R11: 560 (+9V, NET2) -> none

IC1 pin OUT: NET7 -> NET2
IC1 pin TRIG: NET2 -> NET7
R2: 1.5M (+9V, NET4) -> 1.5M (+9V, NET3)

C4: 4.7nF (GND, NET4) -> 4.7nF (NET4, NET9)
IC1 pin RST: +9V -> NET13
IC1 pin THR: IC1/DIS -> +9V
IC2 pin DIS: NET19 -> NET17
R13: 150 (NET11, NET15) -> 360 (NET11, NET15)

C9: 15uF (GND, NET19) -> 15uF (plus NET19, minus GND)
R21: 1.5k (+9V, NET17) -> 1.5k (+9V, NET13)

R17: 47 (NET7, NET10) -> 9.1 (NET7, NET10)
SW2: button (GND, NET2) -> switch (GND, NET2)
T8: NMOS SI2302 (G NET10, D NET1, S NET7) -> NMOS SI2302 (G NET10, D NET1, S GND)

────

Task description -> The lines from the first of the entries through the line holding "SW2: button (GND, NET2) -> switch (GND, NET2)" are to be restated word for word, and no others.

The completed task ->
R11: 560 (+9V, NET2) -> none

IC1 pin OUT: NET7 -> NET2
IC1 pin TRIG: NET2 -> NET7
R2: 1.5M (+9V, NET4) -> 1.5M (+9V, NET3)

C4: 4.7nF (GND, NET4) -> 4.7nF (NET4, NET9)
IC1 pin RST: +9V -> NET13
IC1 pin THR: IC1/DIS -> +9V
IC2 pin DIS: NET19 -> NET17
R13: 150 (NET11, NET15) -> 360 (NET11, NET15)

C9: 15uF (GND, NET19) -> 15uF (plus NET19, minus GND)
R21: 1.5k (+9V, NET17) -> 1.5k (+9V, NET13)

R17: 47 (NET7, NET10) -> 9.1 (NET7, NET10)
SW2: button (GND, NET2) -> switch (GND, NET2)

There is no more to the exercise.